* Exercise details
Pick each line that has "minus" out of the records.
*** Provided data
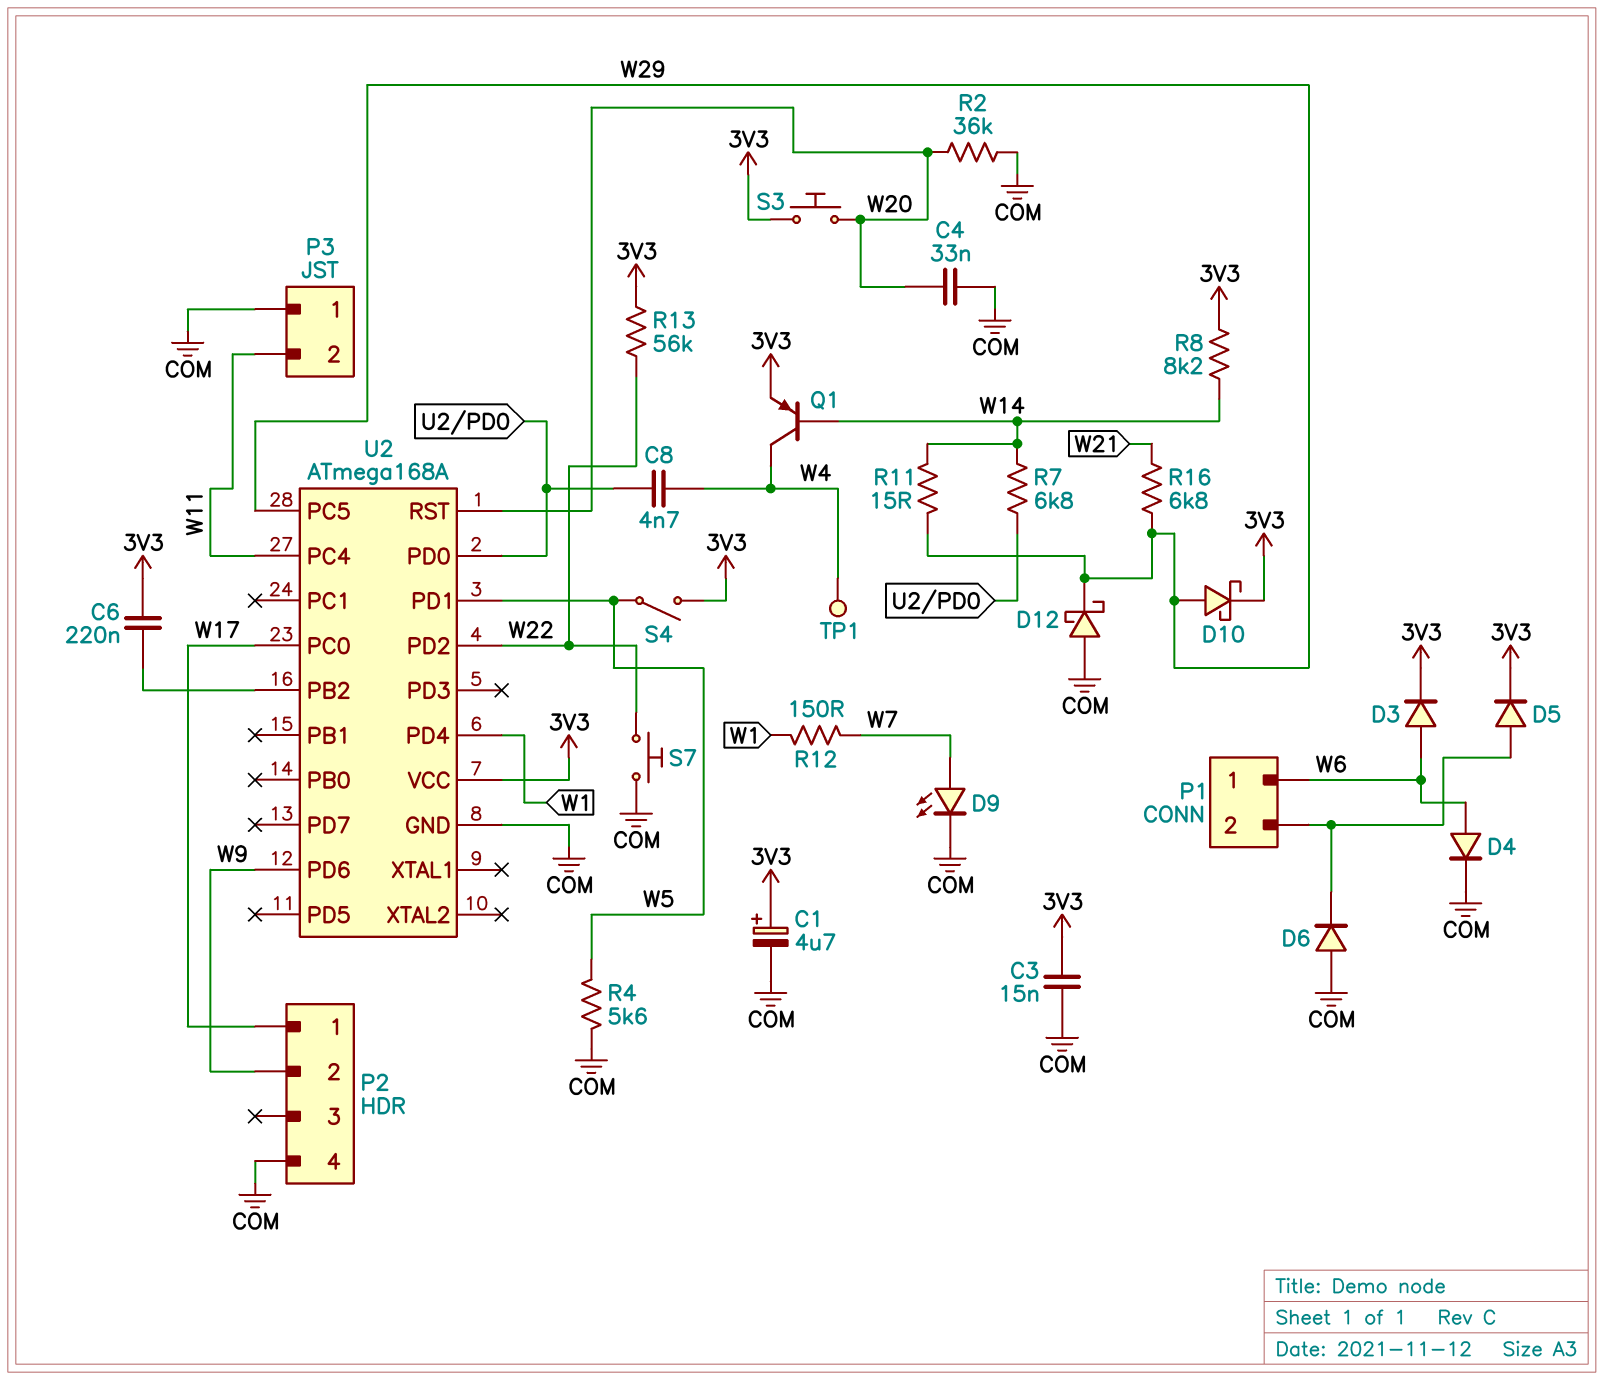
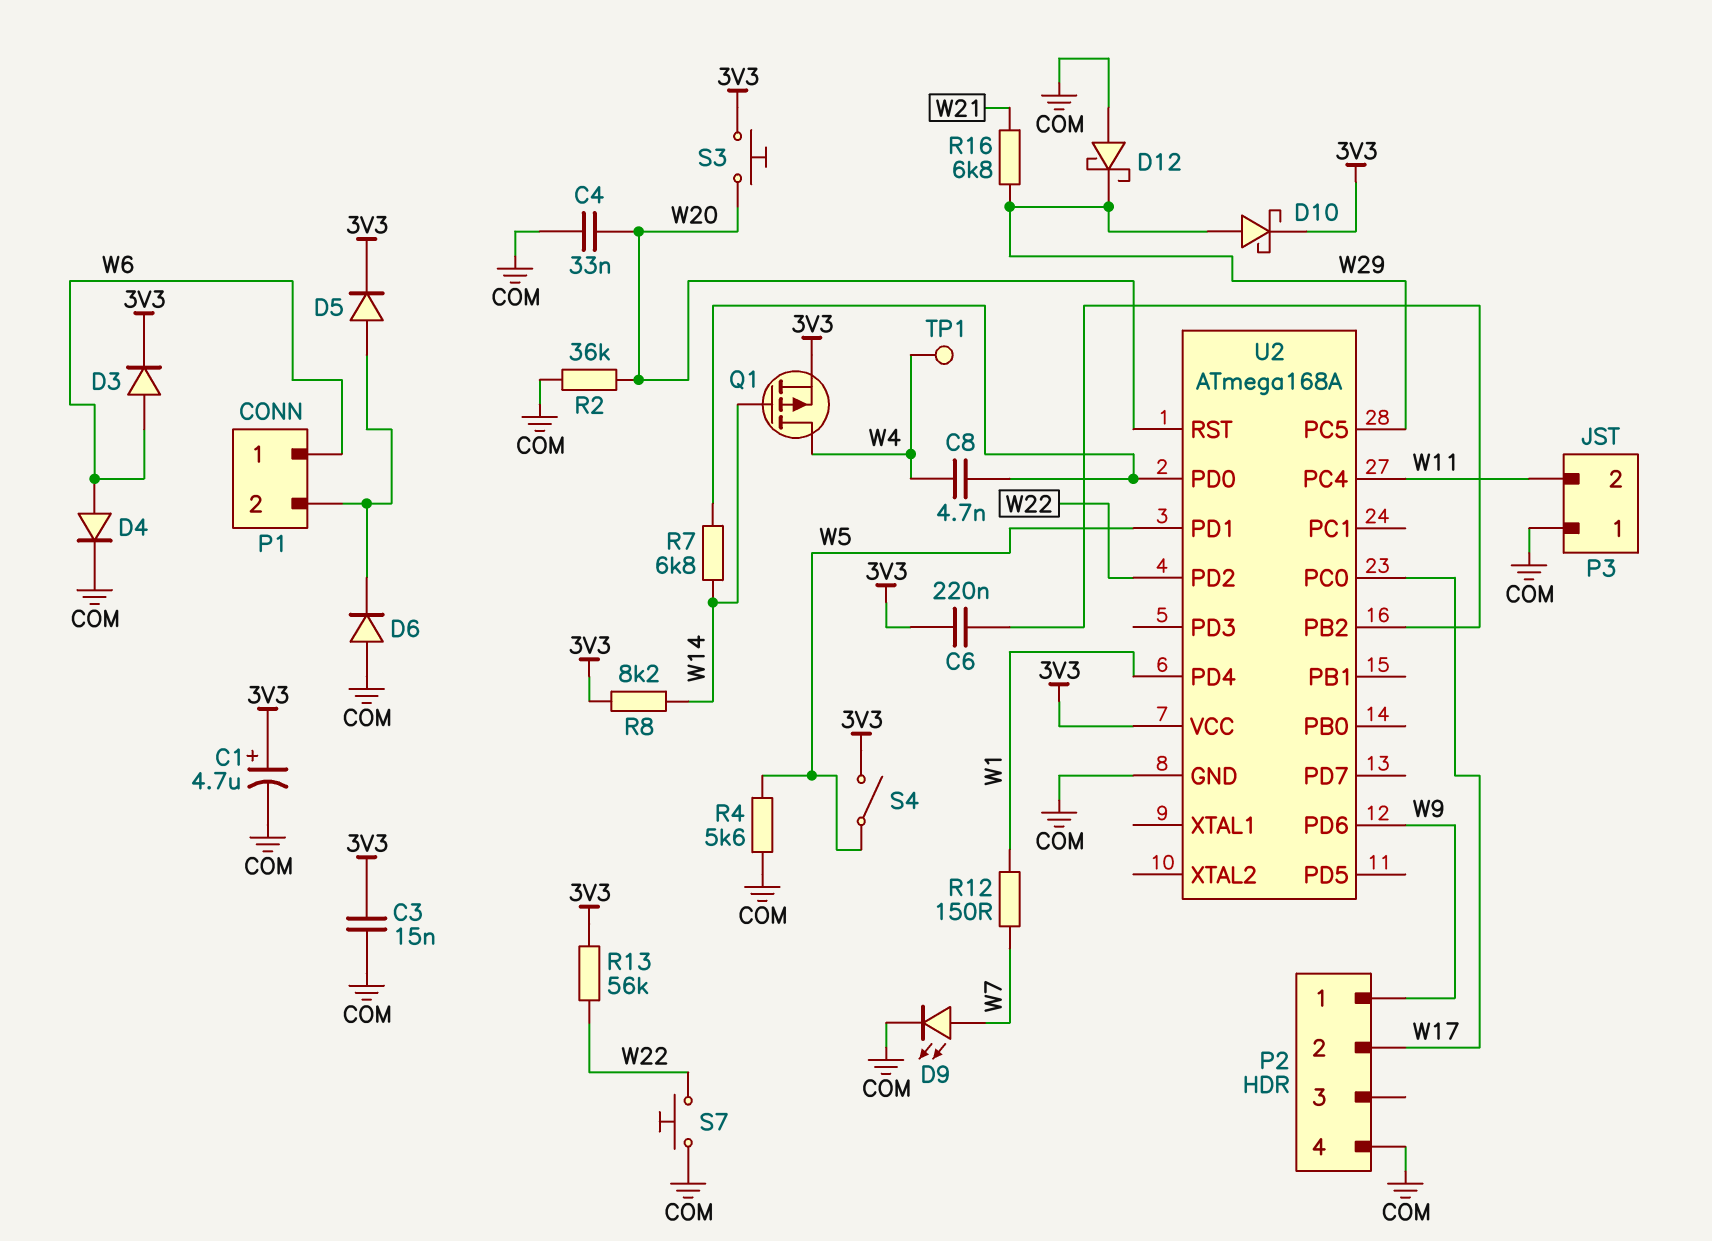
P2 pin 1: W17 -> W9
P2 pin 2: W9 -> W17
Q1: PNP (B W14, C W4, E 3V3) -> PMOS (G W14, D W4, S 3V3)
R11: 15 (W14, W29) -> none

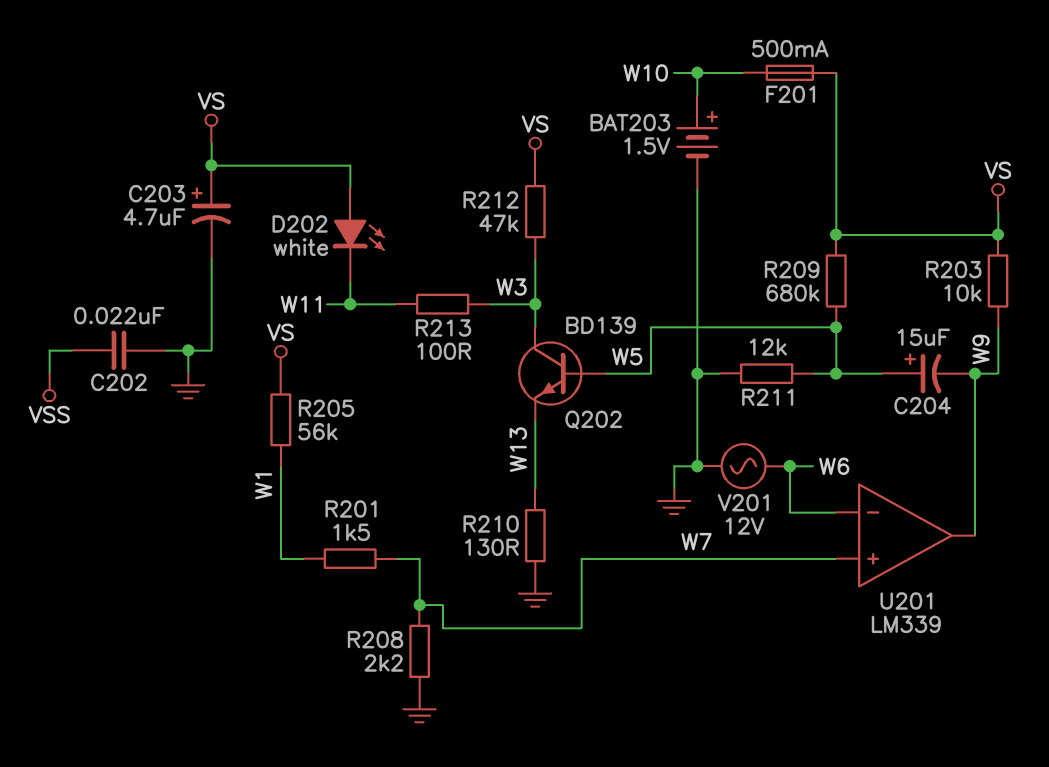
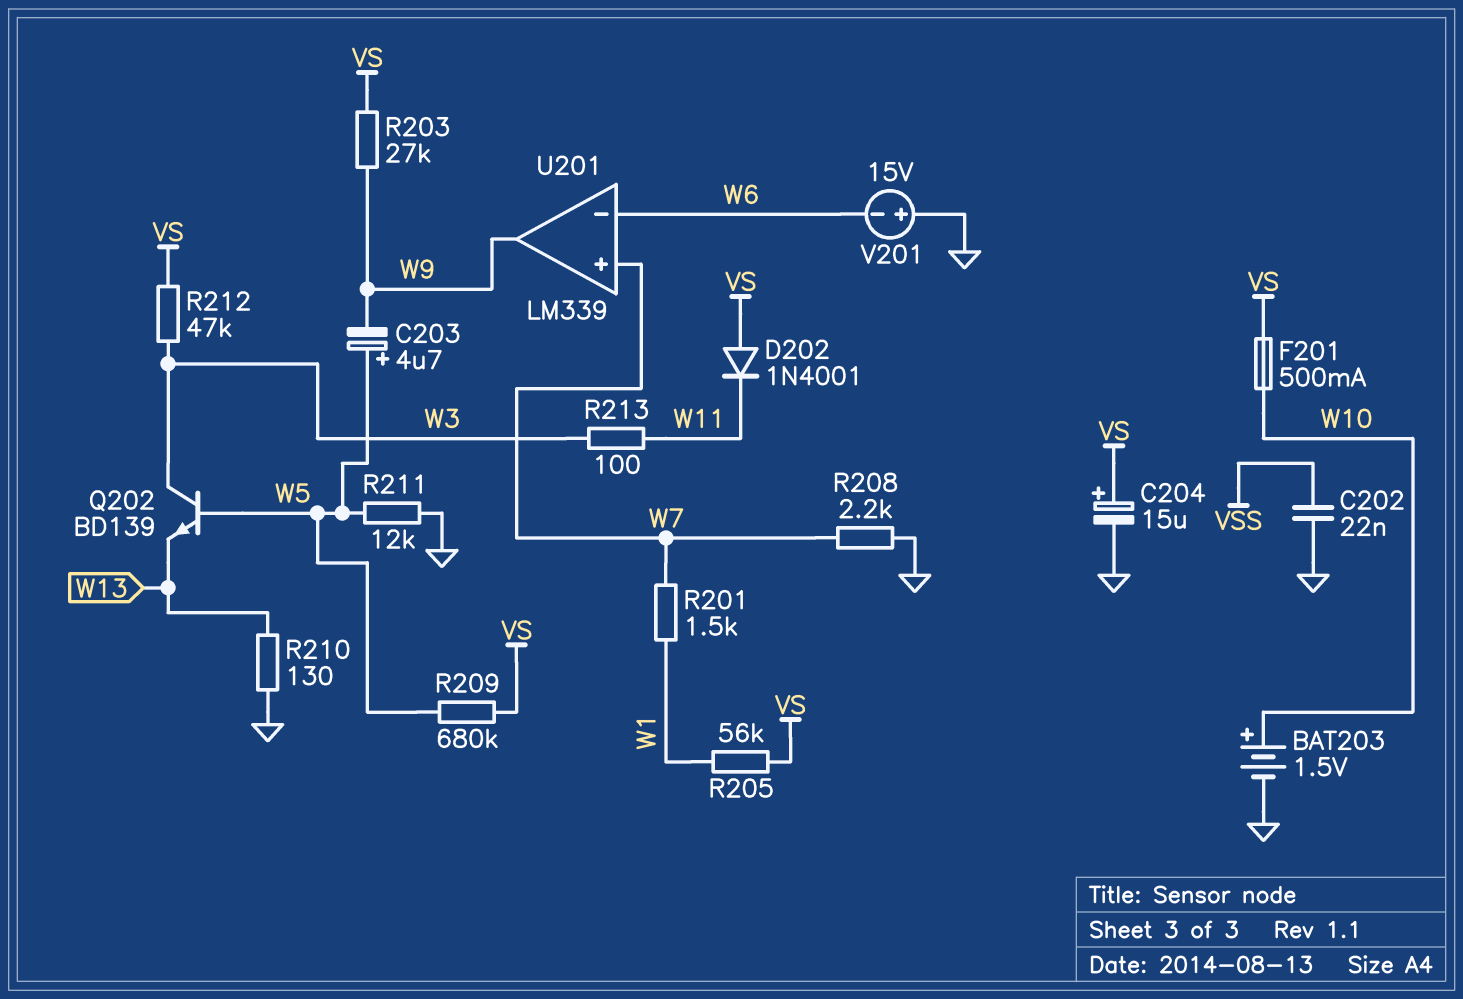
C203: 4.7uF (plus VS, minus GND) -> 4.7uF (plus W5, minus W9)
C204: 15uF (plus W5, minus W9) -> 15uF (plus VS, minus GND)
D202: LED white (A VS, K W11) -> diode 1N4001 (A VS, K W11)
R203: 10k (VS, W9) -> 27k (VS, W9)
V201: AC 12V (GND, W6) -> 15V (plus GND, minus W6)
******
* Finished exercise
C203: 4.7uF (plus VS, minus GND) -> 4.7uF (plus W5, minus W9)
C204: 15uF (plus W5, minus W9) -> 15uF (plus VS, minus GND)
V201: AC 12V (GND, W6) -> 15V (plus GND, minus W6)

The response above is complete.